Supplied data START

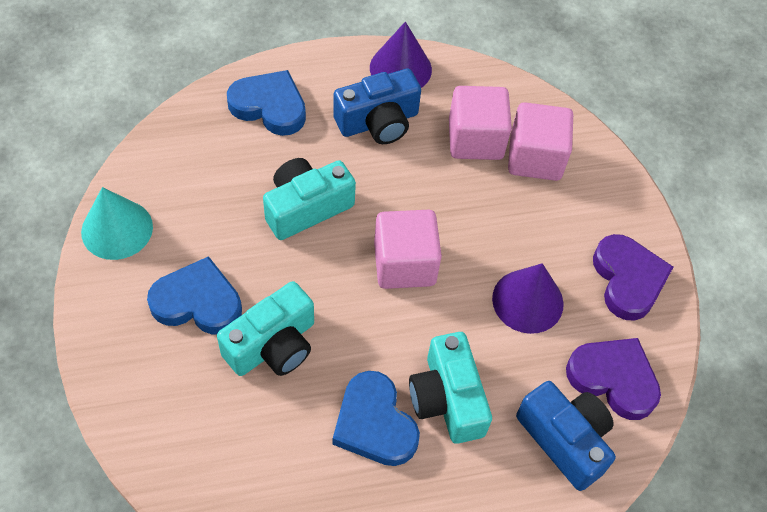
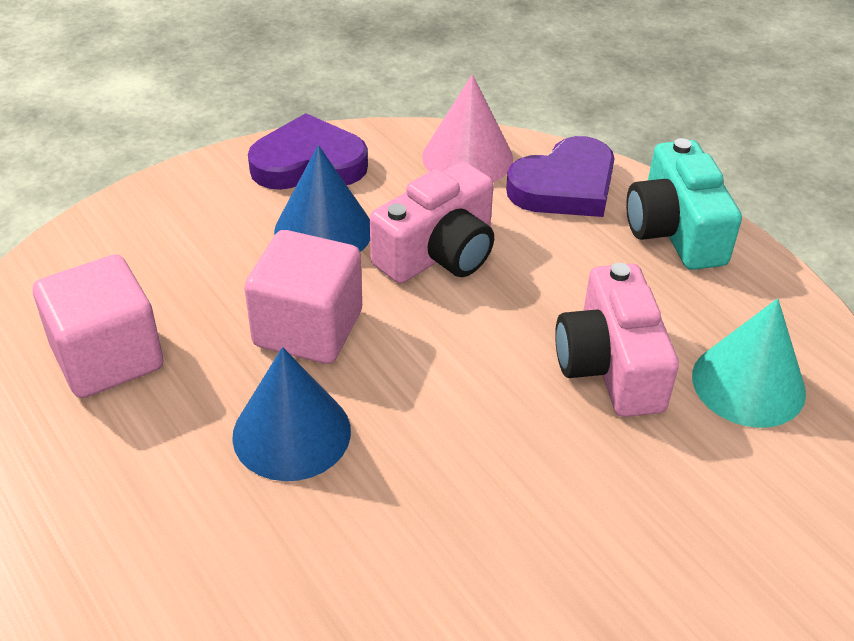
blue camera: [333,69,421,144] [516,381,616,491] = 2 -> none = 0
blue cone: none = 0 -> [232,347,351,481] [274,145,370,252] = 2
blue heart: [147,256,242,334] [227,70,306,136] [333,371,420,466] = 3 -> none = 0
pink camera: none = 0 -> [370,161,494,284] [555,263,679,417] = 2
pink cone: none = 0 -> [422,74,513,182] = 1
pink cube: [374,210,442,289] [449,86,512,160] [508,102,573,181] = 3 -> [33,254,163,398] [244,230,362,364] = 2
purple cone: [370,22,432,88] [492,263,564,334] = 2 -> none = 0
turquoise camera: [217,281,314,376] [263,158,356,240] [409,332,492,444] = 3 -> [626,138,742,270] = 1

Supplied data END

> _What the task requires_
Give back every record above word for word; the pictures have no place in it.

> _Written response_
blue camera: [333,69,421,144] [516,381,616,491] = 2 -> none = 0
blue cone: none = 0 -> [232,347,351,481] [274,145,370,252] = 2
blue heart: [147,256,242,334] [227,70,306,136] [333,371,420,466] = 3 -> none = 0
pink camera: none = 0 -> [370,161,494,284] [555,263,679,417] = 2
pink cone: none = 0 -> [422,74,513,182] = 1
pink cube: [374,210,442,289] [449,86,512,160] [508,102,573,181] = 3 -> [33,254,163,398] [244,230,362,364] = 2
purple cone: [370,22,432,88] [492,263,564,334] = 2 -> none = 0
turquoise camera: [217,281,314,376] [263,158,356,240] [409,332,492,444] = 3 -> [626,138,742,270] = 1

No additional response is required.